Dans tous les items ci-dessous, renommez « rotated » en « turned » et recopiez les lignes sans rien modifier d'autre. Laissez les images de côté dans votre réponse.
*****
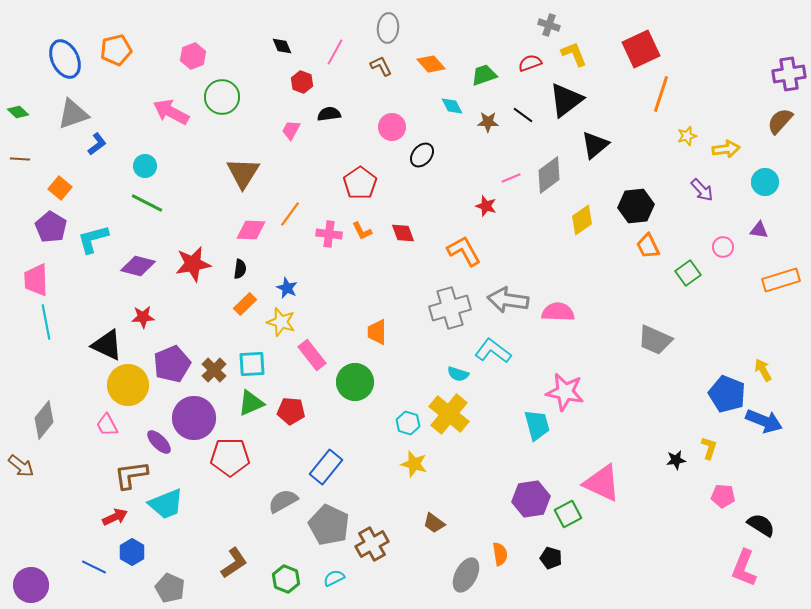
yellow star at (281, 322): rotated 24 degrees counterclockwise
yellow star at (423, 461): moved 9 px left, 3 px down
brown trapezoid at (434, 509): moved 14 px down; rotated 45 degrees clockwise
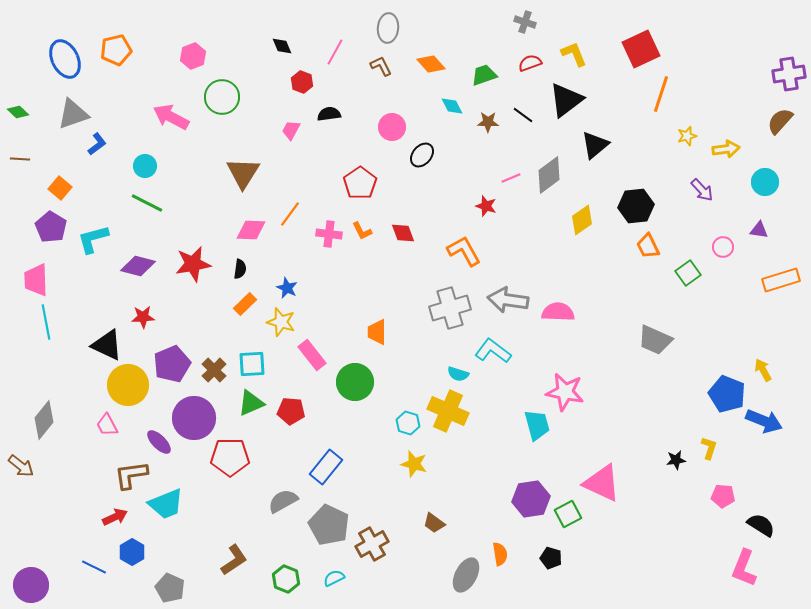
gray cross at (549, 25): moved 24 px left, 3 px up
pink arrow at (171, 112): moved 5 px down
yellow cross at (449, 414): moved 1 px left, 3 px up; rotated 15 degrees counterclockwise
brown L-shape at (234, 563): moved 3 px up
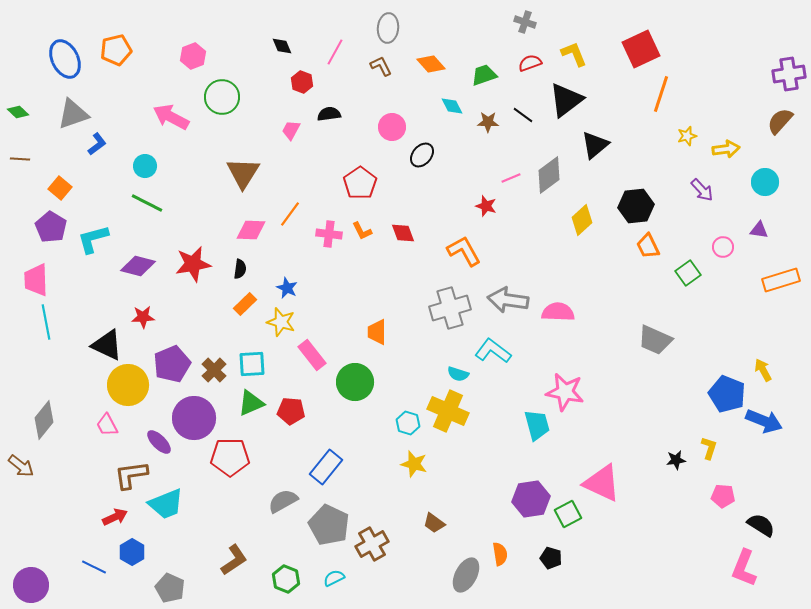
yellow diamond at (582, 220): rotated 8 degrees counterclockwise
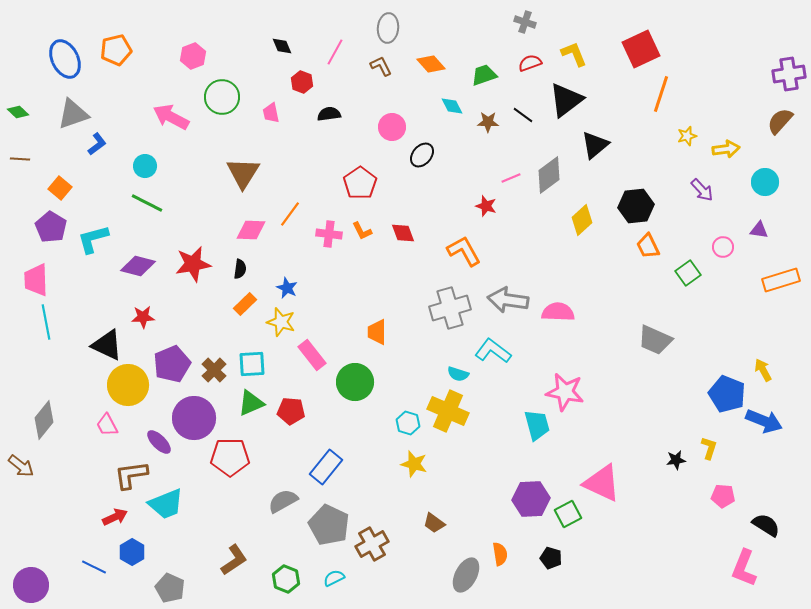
*****
§ **SOLUTION**:
yellow star at (281, 322): turned 24 degrees counterclockwise
yellow star at (423, 461): moved 9 px left, 3 px down
brown trapezoid at (434, 509): moved 14 px down; turned 45 degrees clockwise
gray cross at (549, 25): moved 24 px left, 3 px up
pink arrow at (171, 112): moved 5 px down
yellow cross at (449, 414): moved 1 px left, 3 px up; turned 15 degrees counterclockwise
brown L-shape at (234, 563): moved 3 px up
yellow diamond at (582, 220): turned 8 degrees counterclockwise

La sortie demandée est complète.